Work instruction: In how many lines of these records does the word "juice" appear? Give the number by itself.

[Source data]
::::::

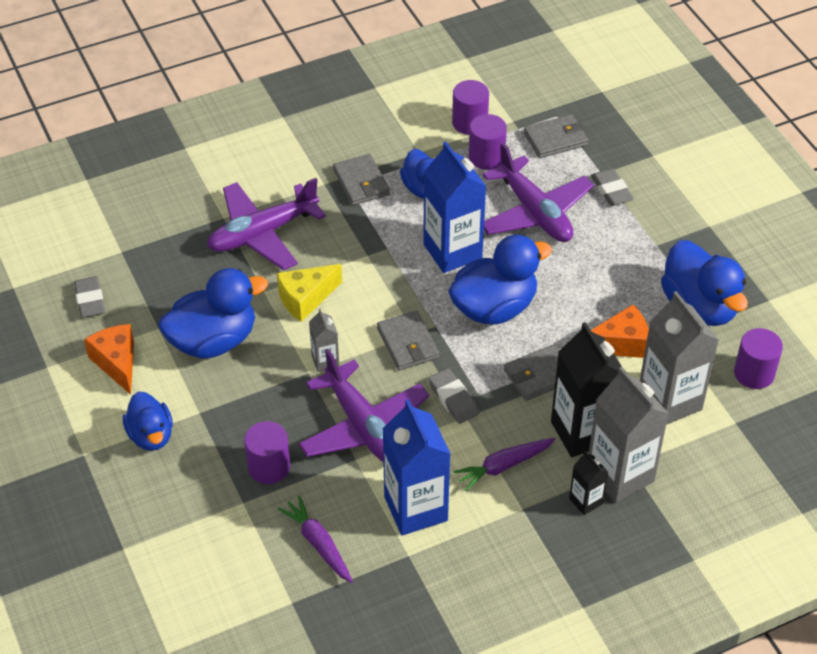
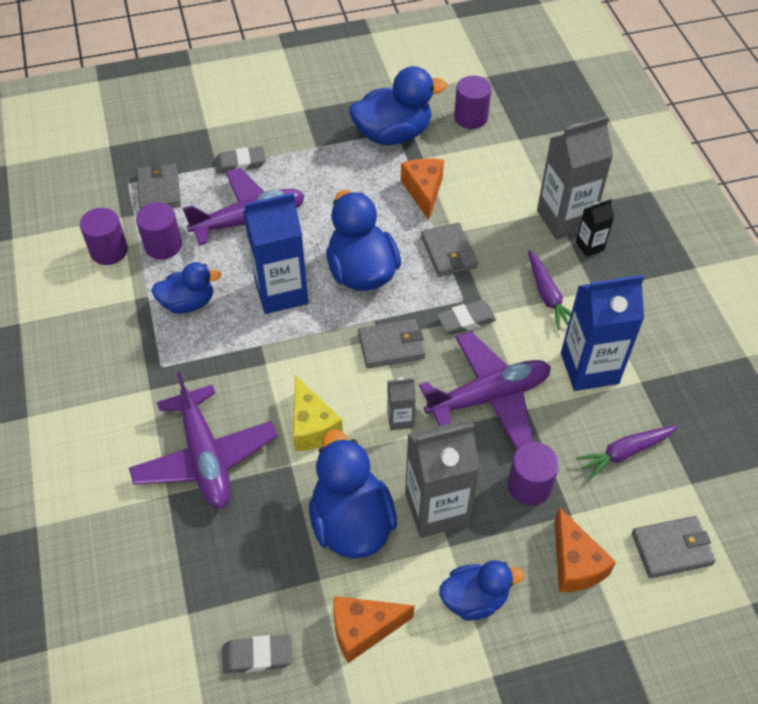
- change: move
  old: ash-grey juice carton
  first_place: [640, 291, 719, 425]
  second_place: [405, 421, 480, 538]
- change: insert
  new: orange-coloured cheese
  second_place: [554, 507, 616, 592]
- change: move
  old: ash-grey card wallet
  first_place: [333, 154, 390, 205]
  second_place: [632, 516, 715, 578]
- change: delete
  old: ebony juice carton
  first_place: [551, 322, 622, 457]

::::::

Result below: 2